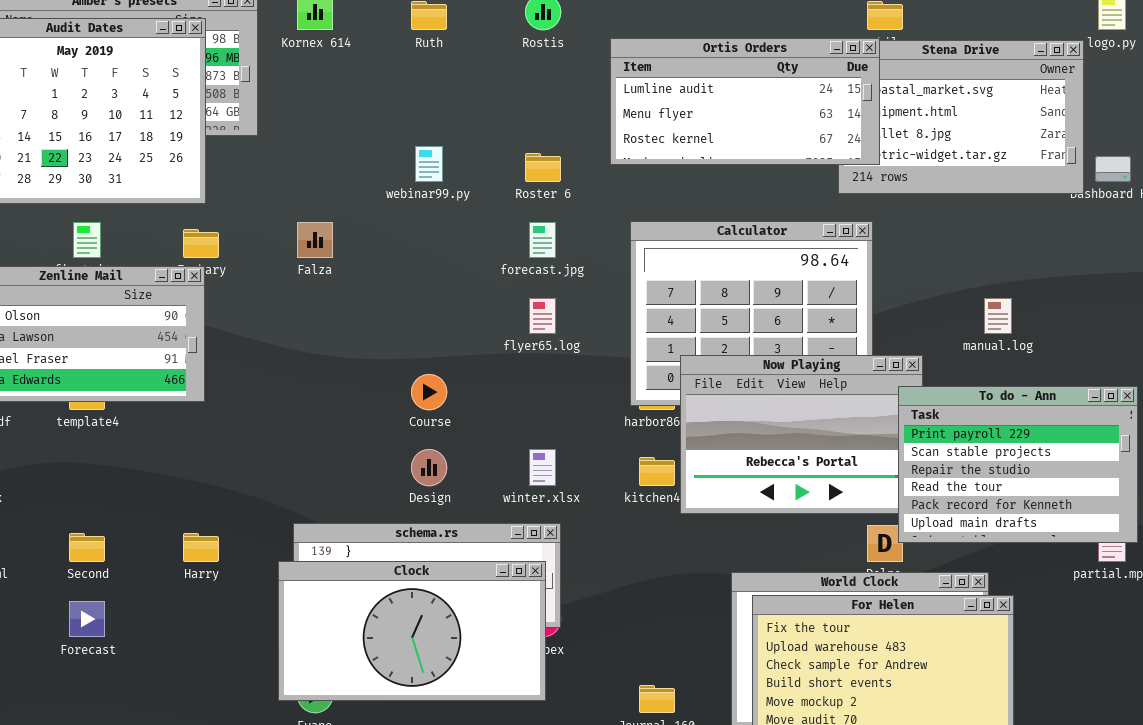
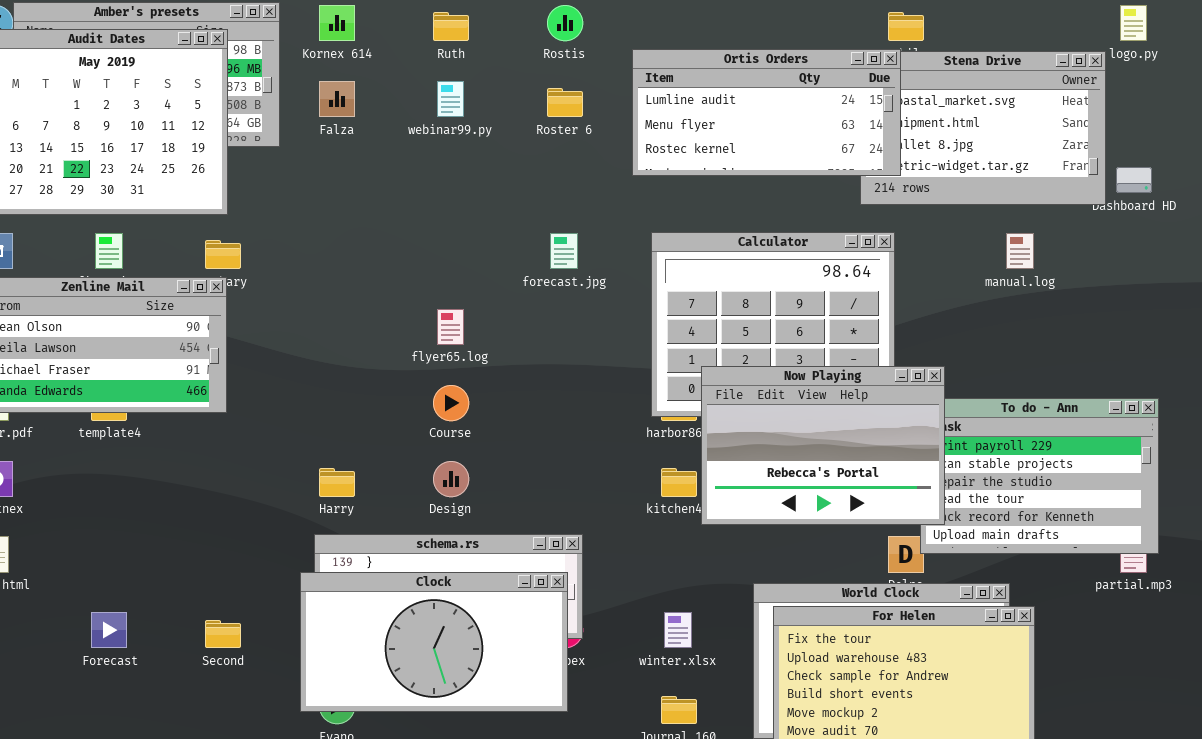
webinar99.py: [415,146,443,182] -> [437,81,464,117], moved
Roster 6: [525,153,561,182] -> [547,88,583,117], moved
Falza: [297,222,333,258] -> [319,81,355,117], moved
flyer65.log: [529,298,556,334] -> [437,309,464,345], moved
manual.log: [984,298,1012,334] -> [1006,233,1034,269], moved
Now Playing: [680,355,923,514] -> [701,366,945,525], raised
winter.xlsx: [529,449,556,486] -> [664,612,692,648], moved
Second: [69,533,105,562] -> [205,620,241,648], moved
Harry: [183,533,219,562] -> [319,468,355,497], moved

* * *

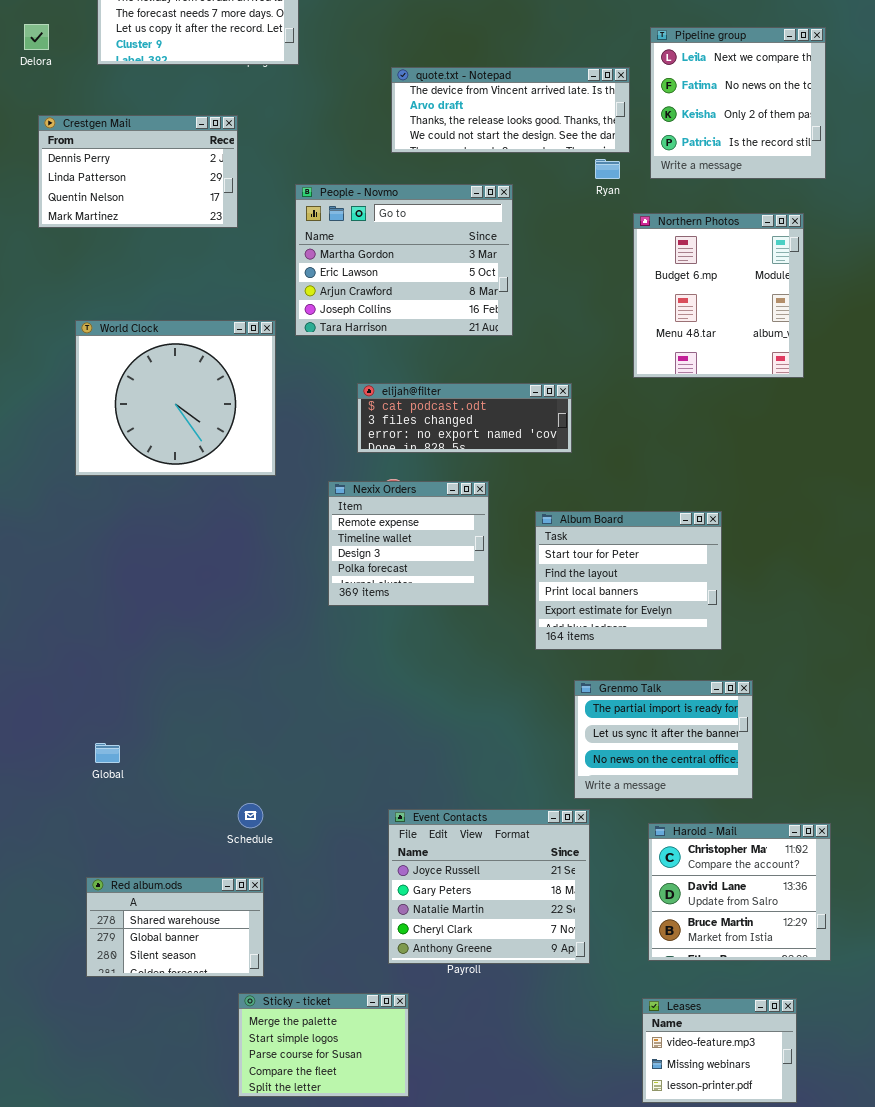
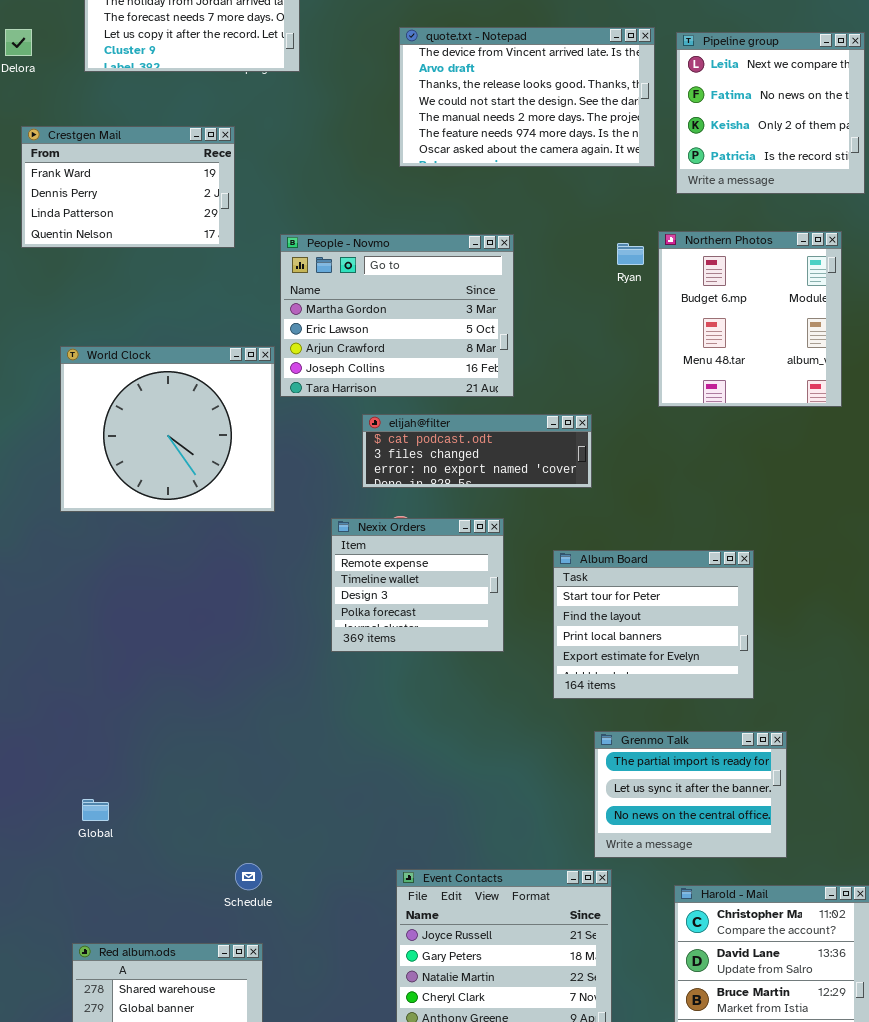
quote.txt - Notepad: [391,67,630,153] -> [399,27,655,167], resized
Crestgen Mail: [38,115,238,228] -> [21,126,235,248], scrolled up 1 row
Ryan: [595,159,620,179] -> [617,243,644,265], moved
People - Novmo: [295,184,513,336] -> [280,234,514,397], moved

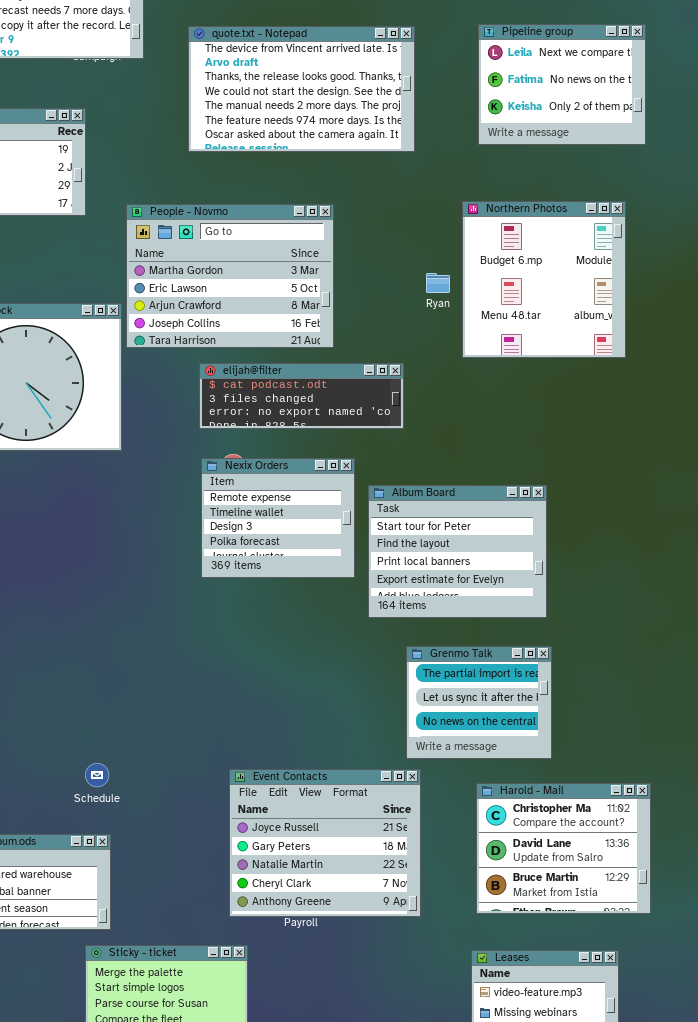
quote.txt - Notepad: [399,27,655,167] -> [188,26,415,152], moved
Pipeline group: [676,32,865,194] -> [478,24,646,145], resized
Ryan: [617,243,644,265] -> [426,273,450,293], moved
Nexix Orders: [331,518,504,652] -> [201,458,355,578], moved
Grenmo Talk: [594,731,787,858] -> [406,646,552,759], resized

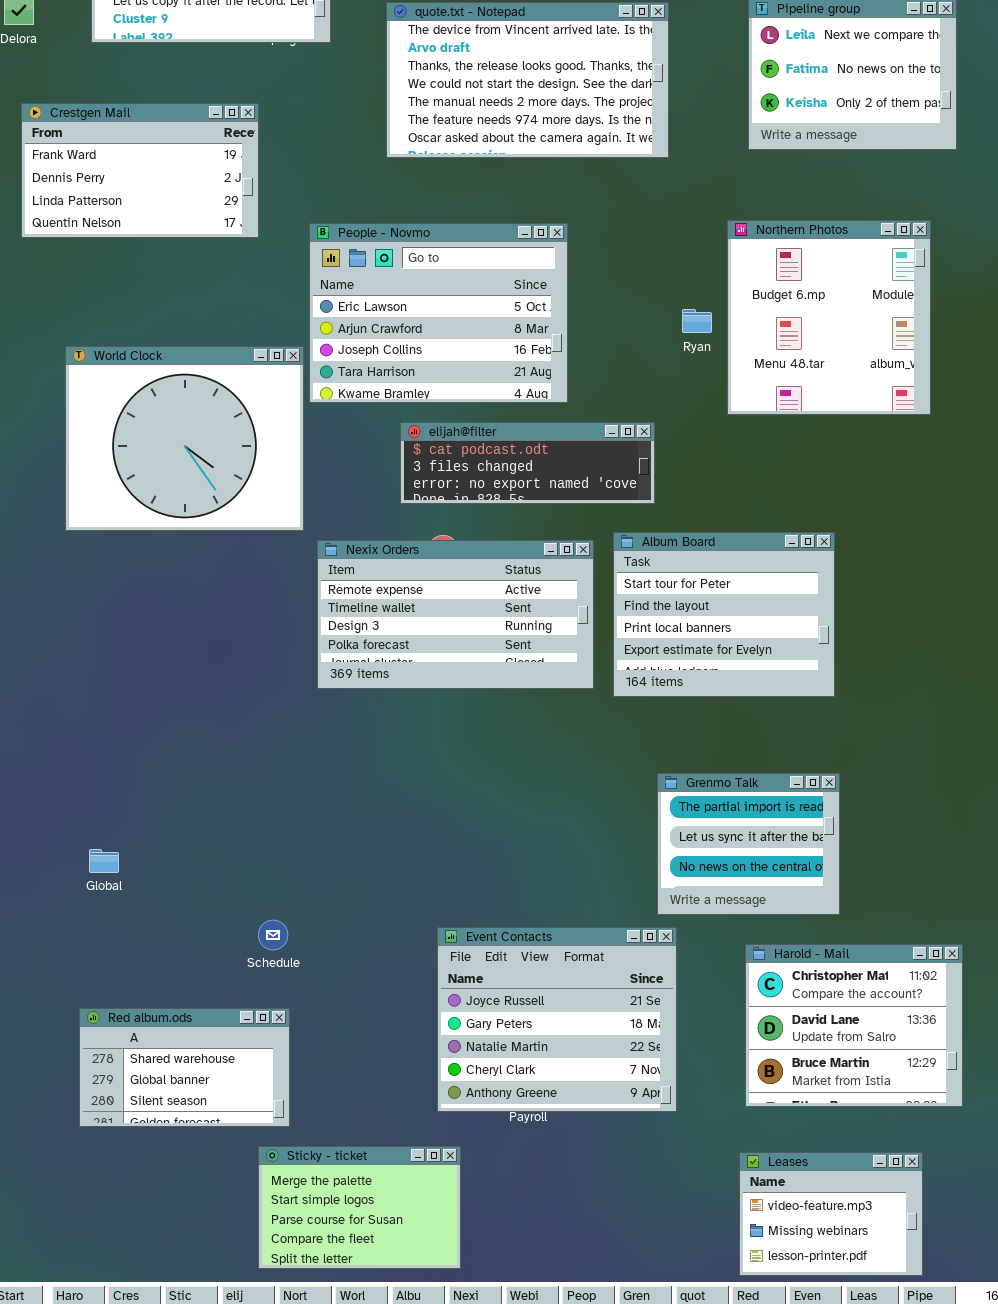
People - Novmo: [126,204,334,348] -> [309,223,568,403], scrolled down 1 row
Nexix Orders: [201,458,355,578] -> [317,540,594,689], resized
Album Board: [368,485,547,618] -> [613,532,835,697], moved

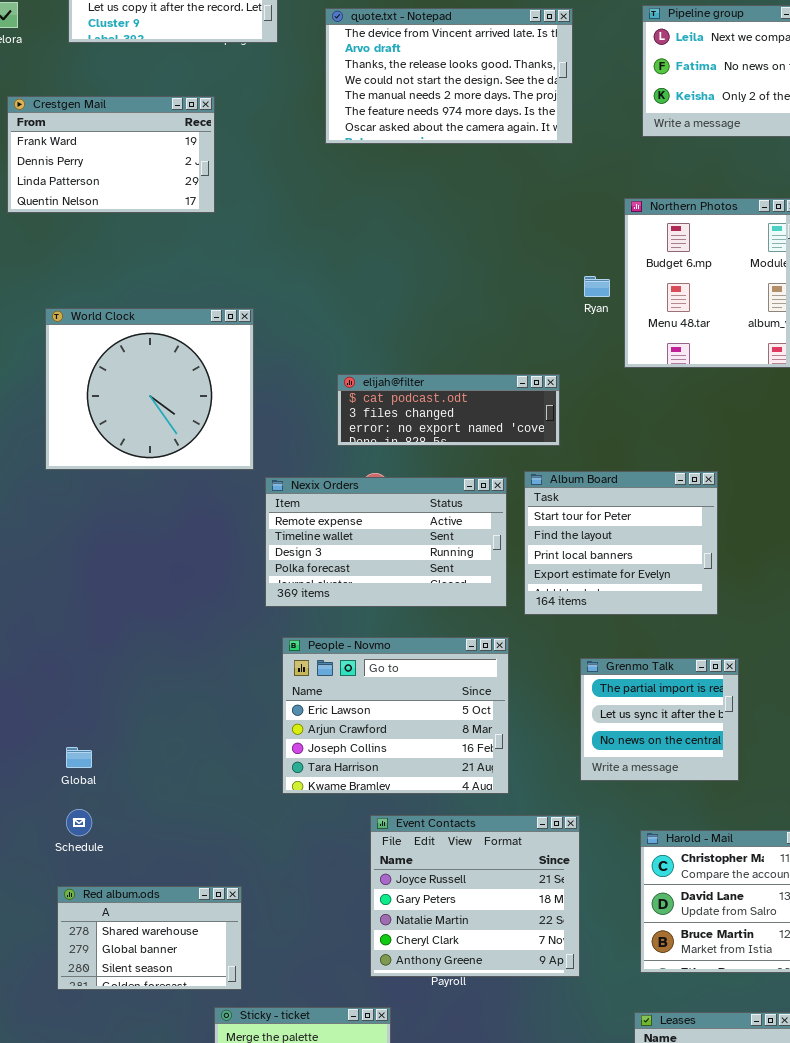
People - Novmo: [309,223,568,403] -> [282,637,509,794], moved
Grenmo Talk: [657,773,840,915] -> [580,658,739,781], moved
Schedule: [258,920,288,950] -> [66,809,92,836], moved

Task
Please reproduce exactly the lines in the listing above from the one containing "webinar99.py: [415,146,443,182] ->" through the one containing "Harry: [183,533,219,562] ->", both included, and nothing more.

Solved problem
webinar99.py: [415,146,443,182] -> [437,81,464,117], moved
Roster 6: [525,153,561,182] -> [547,88,583,117], moved
Falza: [297,222,333,258] -> [319,81,355,117], moved
flyer65.log: [529,298,556,334] -> [437,309,464,345], moved
manual.log: [984,298,1012,334] -> [1006,233,1034,269], moved
Now Playing: [680,355,923,514] -> [701,366,945,525], raised
winter.xlsx: [529,449,556,486] -> [664,612,692,648], moved
Second: [69,533,105,562] -> [205,620,241,648], moved
Harry: [183,533,219,562] -> [319,468,355,497], moved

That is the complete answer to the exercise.